Data items:
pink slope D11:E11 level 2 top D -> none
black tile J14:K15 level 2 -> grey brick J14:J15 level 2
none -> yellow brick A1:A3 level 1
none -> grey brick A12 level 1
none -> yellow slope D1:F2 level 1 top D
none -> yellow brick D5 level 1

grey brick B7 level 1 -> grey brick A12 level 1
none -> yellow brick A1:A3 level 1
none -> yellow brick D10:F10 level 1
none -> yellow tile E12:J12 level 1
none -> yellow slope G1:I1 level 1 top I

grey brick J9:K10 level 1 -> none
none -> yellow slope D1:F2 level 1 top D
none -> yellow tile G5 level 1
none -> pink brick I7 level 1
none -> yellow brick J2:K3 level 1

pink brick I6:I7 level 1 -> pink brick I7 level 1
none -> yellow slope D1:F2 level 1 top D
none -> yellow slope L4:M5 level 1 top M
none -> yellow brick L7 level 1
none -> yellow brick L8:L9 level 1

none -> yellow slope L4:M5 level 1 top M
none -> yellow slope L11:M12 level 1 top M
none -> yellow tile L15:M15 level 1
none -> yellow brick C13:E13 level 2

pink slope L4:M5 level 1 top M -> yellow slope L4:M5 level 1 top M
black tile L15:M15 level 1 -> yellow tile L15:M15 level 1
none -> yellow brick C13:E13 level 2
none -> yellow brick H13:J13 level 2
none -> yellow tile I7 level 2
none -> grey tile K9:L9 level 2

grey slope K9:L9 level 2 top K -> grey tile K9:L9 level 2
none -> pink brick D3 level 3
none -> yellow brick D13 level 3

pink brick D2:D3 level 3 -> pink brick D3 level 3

What the task requires:
Give back, word for word, only the lines from the one containing "none -> yellow brick D10:F10 level 1" through the closing line of the entries.

Solution:
none -> yellow brick D10:F10 level 1
none -> yellow tile E12:J12 level 1
none -> yellow slope G1:I1 level 1 top I

grey brick J9:K10 level 1 -> none
none -> yellow slope D1:F2 level 1 top D
none -> yellow tile G5 level 1
none -> pink brick I7 level 1
none -> yellow brick J2:K3 level 1

pink brick I6:I7 level 1 -> pink brick I7 level 1
none -> yellow slope D1:F2 level 1 top D
none -> yellow slope L4:M5 level 1 top M
none -> yellow brick L7 level 1
none -> yellow brick L8:L9 level 1

none -> yellow slope L4:M5 level 1 top M
none -> yellow slope L11:M12 level 1 top M
none -> yellow tile L15:M15 level 1
none -> yellow brick C13:E13 level 2

pink slope L4:M5 level 1 top M -> yellow slope L4:M5 level 1 top M
black tile L15:M15 level 1 -> yellow tile L15:M15 level 1
none -> yellow brick C13:E13 level 2
none -> yellow brick H13:J13 level 2
none -> yellow tile I7 level 2
none -> grey tile K9:L9 level 2

grey slope K9:L9 level 2 top K -> grey tile K9:L9 level 2
none -> pink brick D3 level 3
none -> yellow brick D13 level 3

pink brick D2:D3 level 3 -> pink brick D3 level 3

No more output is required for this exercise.